----- Study material -----

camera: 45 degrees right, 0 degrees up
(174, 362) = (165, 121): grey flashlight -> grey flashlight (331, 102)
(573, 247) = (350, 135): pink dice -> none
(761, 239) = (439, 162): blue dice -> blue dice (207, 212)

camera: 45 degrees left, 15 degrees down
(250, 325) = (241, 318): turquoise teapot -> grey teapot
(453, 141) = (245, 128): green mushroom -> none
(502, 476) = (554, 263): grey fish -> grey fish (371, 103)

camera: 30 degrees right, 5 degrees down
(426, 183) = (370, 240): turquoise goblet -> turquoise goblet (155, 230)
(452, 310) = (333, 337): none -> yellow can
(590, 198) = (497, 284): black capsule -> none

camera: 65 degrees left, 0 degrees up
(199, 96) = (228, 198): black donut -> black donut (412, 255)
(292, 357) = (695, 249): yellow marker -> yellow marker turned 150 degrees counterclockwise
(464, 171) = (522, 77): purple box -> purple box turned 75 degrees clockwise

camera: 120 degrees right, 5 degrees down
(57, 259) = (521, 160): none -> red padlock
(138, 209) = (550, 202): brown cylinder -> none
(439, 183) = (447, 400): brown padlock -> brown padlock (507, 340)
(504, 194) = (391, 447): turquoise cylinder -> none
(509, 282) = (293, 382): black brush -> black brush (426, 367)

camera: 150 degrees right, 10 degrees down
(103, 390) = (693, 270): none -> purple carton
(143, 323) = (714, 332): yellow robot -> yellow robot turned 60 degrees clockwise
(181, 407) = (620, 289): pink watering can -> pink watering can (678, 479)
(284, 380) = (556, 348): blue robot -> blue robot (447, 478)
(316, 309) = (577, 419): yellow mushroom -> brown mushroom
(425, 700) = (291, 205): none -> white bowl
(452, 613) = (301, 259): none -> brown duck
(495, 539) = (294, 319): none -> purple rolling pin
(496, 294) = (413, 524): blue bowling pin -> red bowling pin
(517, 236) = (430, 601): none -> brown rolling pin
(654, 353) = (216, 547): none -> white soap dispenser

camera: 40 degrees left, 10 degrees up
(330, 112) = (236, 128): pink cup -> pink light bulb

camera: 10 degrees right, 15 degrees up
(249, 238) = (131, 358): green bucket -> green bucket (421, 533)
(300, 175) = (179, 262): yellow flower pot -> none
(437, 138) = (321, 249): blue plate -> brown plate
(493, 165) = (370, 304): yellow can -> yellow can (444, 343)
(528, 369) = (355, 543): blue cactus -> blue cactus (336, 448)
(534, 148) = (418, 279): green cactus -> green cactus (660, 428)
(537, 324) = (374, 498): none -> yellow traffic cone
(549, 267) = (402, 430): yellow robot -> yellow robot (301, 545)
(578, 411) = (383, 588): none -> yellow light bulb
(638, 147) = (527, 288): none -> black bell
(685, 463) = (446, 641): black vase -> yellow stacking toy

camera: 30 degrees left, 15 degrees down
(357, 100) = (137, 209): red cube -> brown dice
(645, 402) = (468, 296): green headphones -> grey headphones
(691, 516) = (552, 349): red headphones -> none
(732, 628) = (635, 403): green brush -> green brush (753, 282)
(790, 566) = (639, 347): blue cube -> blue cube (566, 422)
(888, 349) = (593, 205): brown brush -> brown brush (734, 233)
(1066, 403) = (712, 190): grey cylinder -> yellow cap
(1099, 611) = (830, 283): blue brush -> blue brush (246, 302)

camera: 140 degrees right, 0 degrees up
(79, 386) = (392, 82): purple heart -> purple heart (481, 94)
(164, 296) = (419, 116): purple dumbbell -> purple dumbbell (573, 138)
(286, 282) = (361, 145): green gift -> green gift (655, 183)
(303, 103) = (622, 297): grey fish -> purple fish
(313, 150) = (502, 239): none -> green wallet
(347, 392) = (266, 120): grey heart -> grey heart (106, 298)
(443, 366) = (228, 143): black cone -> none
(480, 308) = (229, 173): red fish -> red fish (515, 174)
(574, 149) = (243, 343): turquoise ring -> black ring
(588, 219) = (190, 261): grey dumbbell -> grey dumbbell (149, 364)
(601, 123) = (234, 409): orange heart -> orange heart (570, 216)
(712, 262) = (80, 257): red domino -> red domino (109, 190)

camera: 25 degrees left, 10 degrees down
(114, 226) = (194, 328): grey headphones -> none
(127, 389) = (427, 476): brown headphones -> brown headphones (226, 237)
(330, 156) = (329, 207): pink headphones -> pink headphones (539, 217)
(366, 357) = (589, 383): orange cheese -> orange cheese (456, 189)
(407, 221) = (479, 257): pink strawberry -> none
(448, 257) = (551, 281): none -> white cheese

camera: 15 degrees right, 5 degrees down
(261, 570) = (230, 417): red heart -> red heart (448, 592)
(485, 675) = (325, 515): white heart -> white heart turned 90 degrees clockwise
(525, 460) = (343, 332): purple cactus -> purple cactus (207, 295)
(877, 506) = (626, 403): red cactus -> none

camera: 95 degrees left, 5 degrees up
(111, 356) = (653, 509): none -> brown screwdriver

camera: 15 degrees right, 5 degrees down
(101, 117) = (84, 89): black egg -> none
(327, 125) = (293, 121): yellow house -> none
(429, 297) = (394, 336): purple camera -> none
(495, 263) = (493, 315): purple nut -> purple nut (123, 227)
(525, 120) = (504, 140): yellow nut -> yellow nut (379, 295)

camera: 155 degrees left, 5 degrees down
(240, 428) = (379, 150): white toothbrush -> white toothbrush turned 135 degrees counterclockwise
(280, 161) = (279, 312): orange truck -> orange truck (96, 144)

-----

◆ **Task instructions**
Repeat, exactly as they stand above, the lines from the line with "(509, 282) = (293, 382): black" to the line with "(181, 407) = (620, 289): pink", both lines included.

◆ **Result**
(509, 282) = (293, 382): black brush -> black brush (426, 367)

camera: 150 degrees right, 10 degrees down
(103, 390) = (693, 270): none -> purple carton
(143, 323) = (714, 332): yellow robot -> yellow robot turned 60 degrees clockwise
(181, 407) = (620, 289): pink watering can -> pink watering can (678, 479)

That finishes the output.